__THE TASK__. With pictures omitted, transcribe exactly the lines from the one containing "(669, 216) = (418, 185): grey" to the end of the records below.

Before-and-after scene images:
————
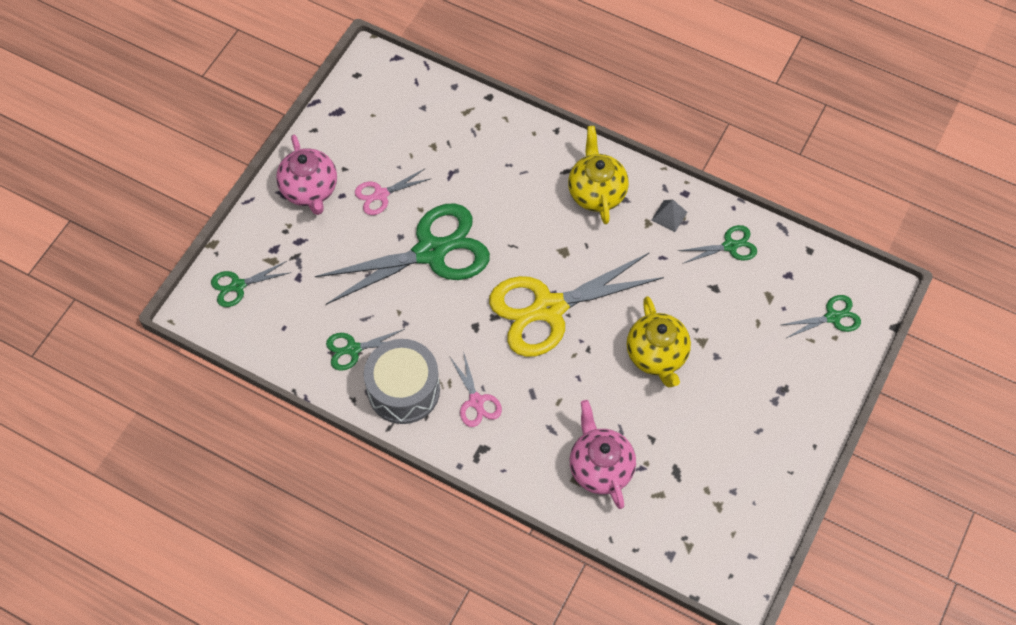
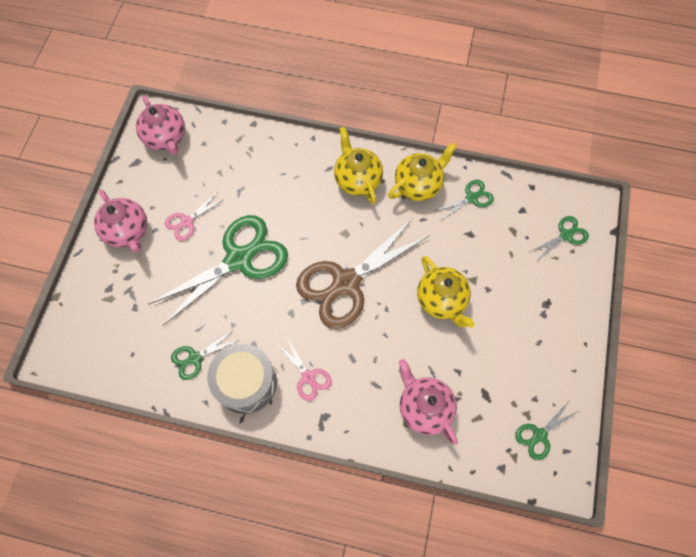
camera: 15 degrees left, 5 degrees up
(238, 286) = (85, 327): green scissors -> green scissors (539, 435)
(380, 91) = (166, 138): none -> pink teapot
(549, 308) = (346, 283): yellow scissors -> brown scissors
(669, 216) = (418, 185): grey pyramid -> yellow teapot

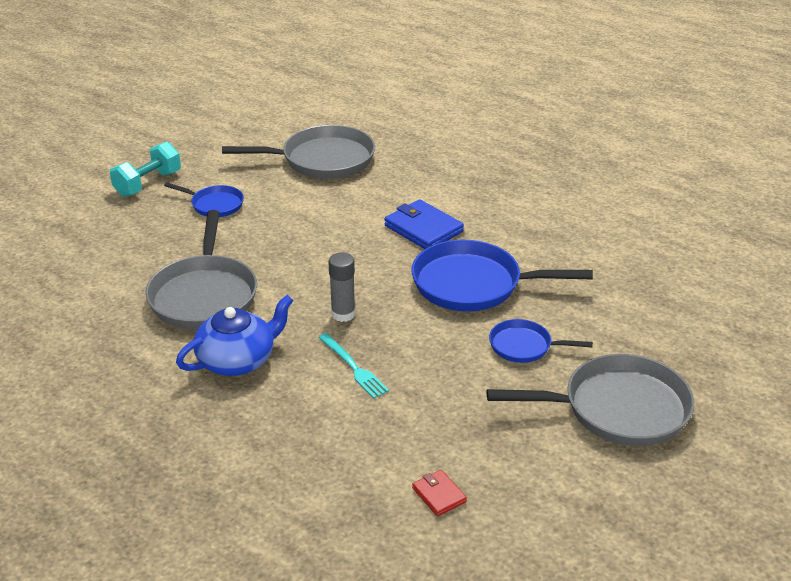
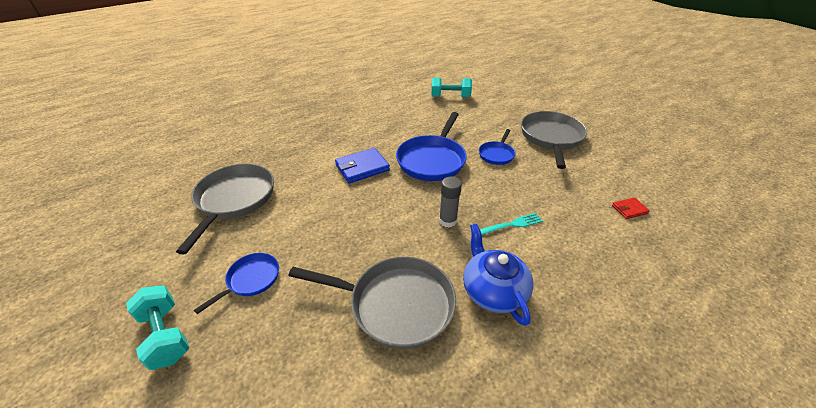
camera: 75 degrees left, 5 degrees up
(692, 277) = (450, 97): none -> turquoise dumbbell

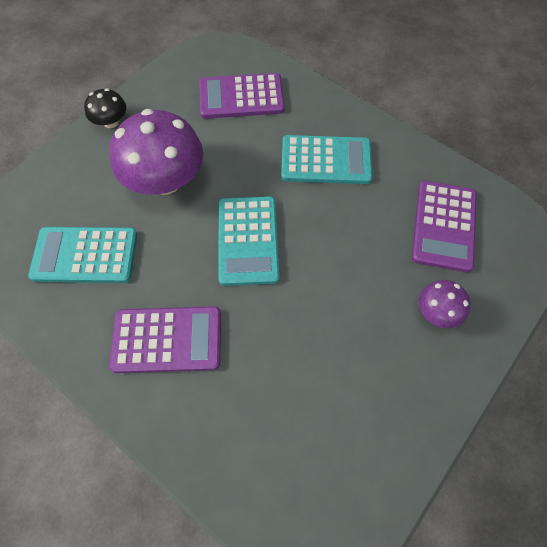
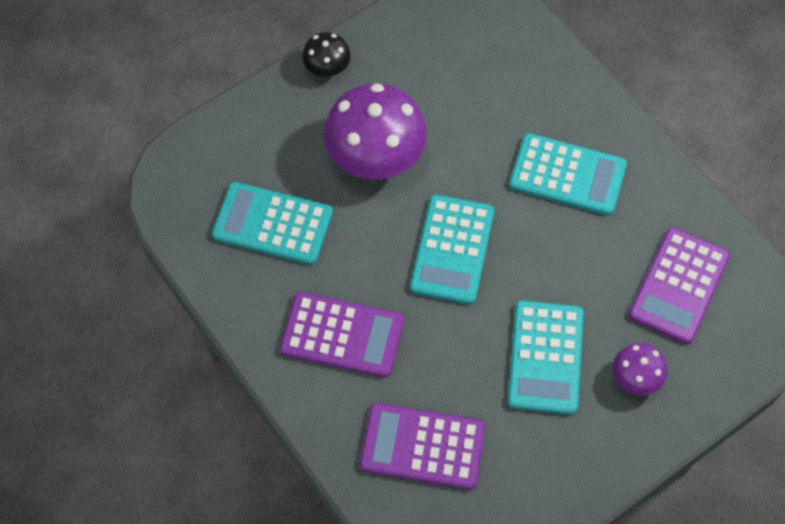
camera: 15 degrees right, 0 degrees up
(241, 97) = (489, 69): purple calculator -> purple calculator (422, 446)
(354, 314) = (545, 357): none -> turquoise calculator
————
__ANSWER TO THIS PROBLEM__.
(669, 216) = (418, 185): grey pyramid -> yellow teapot

camera: 75 degrees left, 5 degrees up
(692, 277) = (450, 97): none -> turquoise dumbbell

camera: 15 degrees right, 0 degrees up
(241, 97) = (489, 69): purple calculator -> purple calculator (422, 446)
(354, 314) = (545, 357): none -> turquoise calculator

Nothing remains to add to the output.